## INPUT FOR THIS TASK

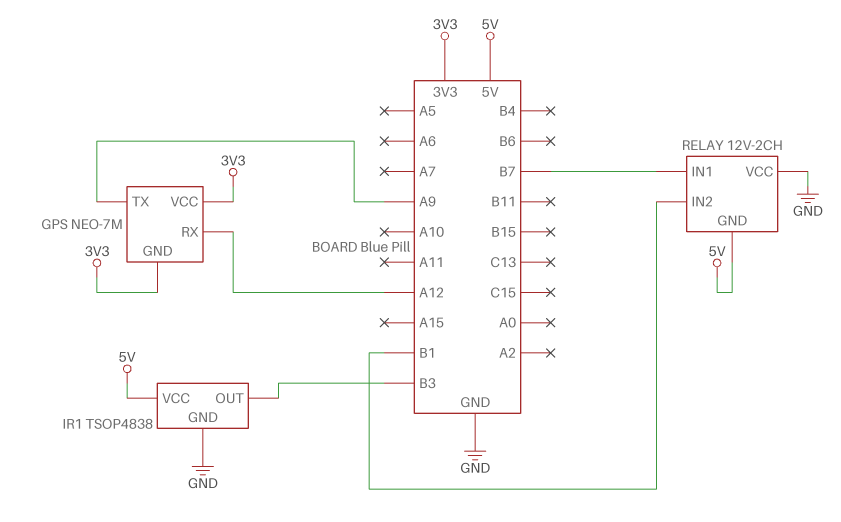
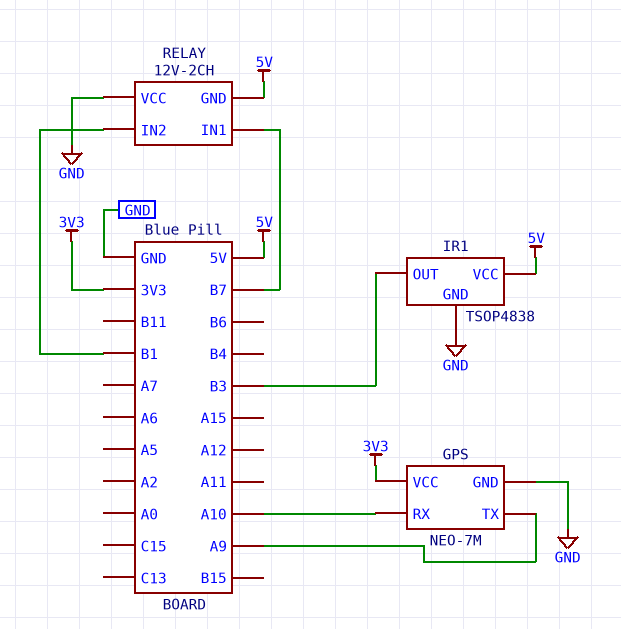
GPS pin GND: 3V3 -> GND
GPS pin RX: A12 -> A10

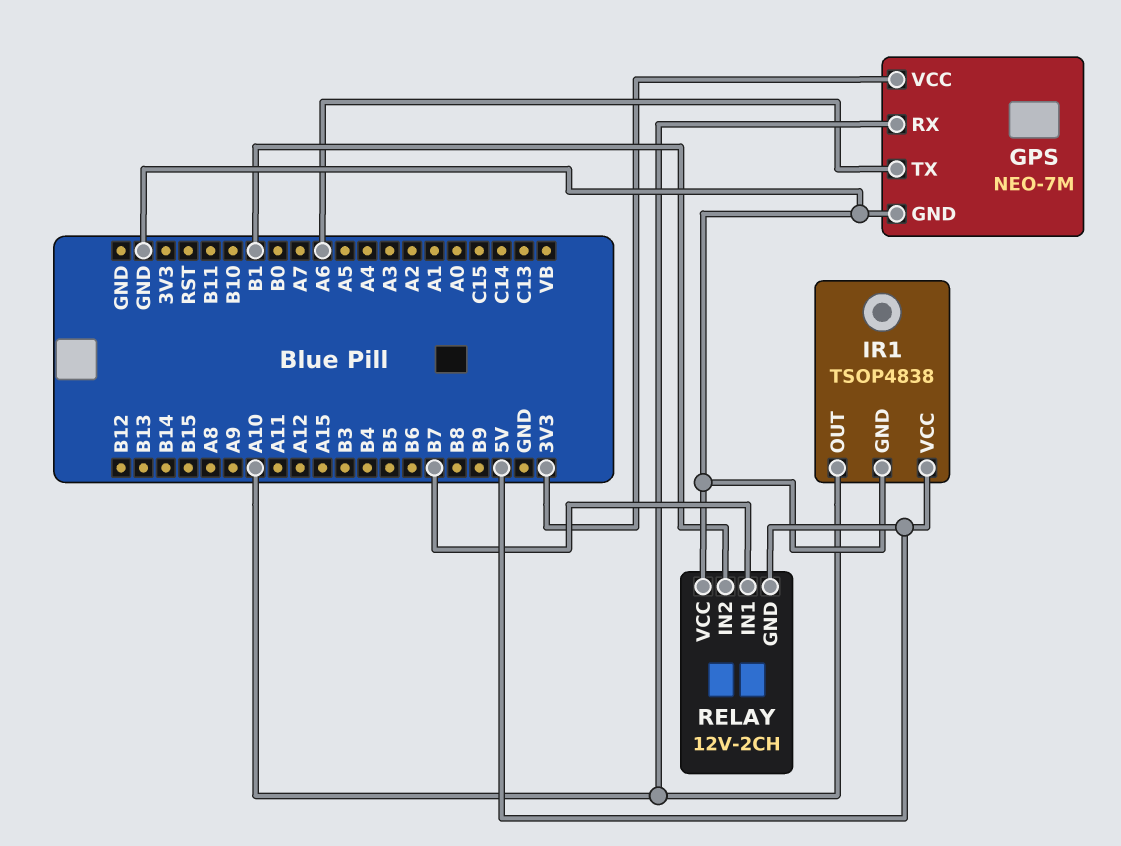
GPS pin TX: A9 -> A6
IR1 pin OUT: B3 -> A10

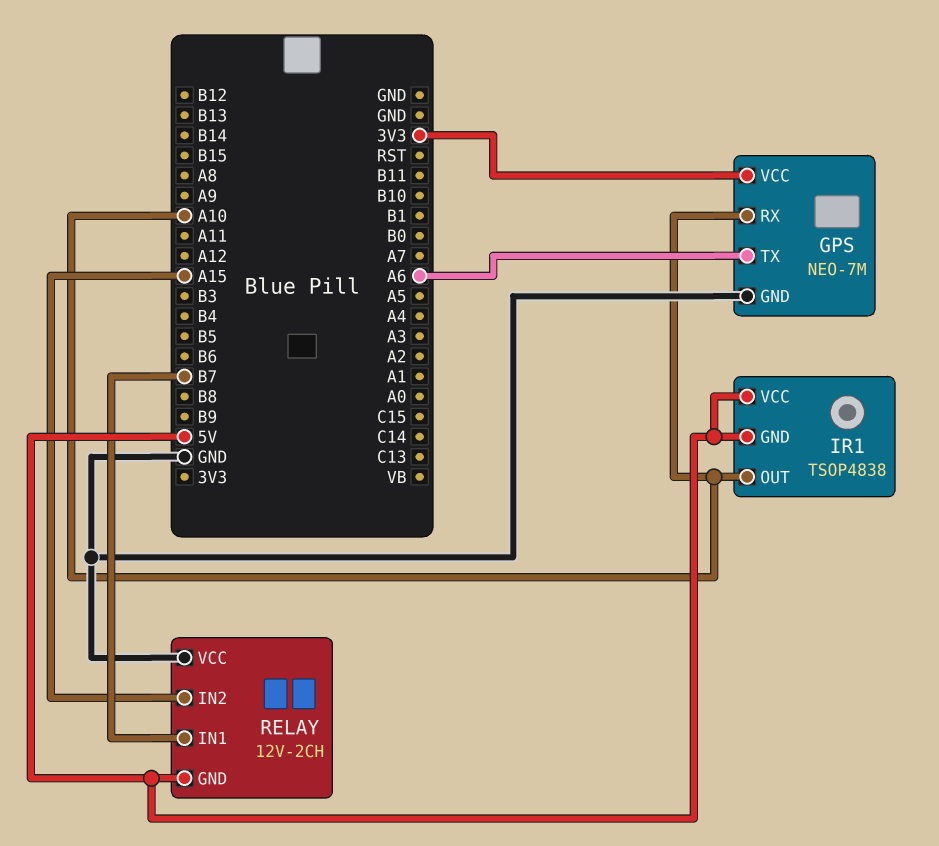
IR1 pin GND: GND -> 5V
RELAY pin IN2: B1 -> A15

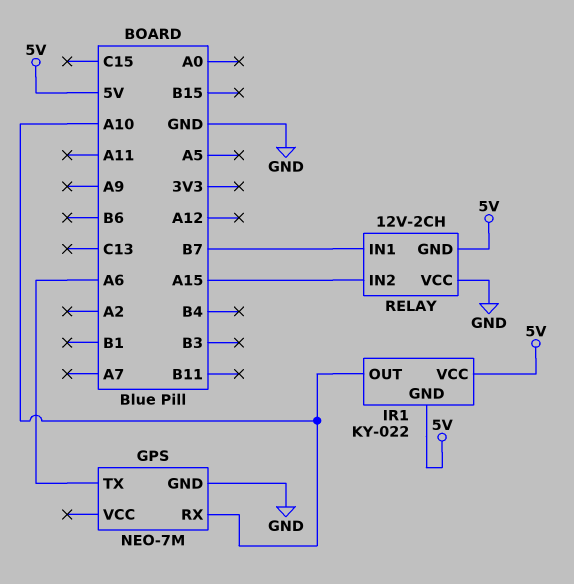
GPS pin VCC: 3V3 -> none
IR1: TSOP4838 -> KY-022

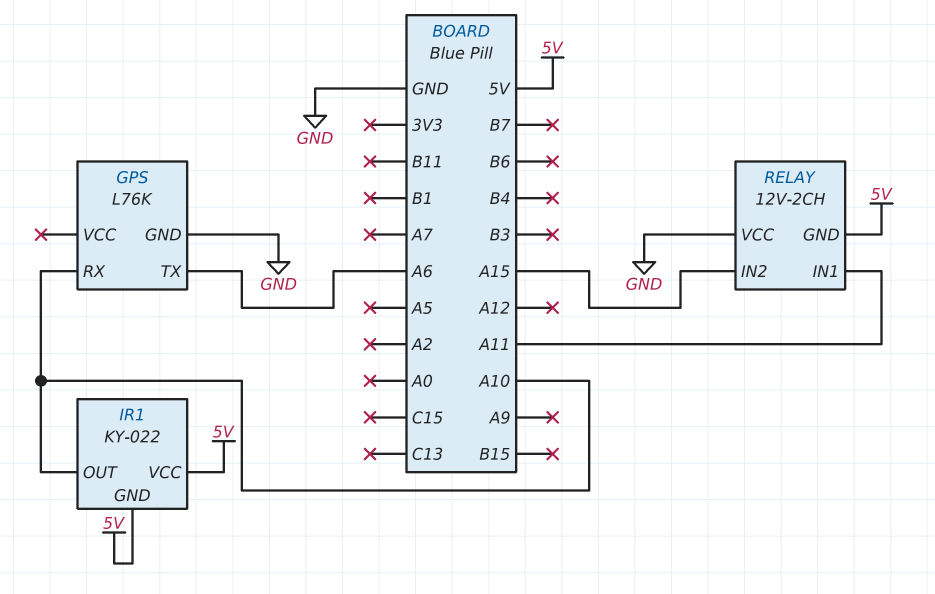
GPS: NEO-7M -> L76K
RELAY pin IN1: B7 -> A11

## WHAT IS BEING ASKED
Nothing but an exact copy of the data above, minus its pictures, should appear in the response.

## THE COMPLETED TASK
GPS pin GND: 3V3 -> GND
GPS pin RX: A12 -> A10

GPS pin TX: A9 -> A6
IR1 pin OUT: B3 -> A10

IR1 pin GND: GND -> 5V
RELAY pin IN2: B1 -> A15

GPS pin VCC: 3V3 -> none
IR1: TSOP4838 -> KY-022

GPS: NEO-7M -> L76K
RELAY pin IN1: B7 -> A11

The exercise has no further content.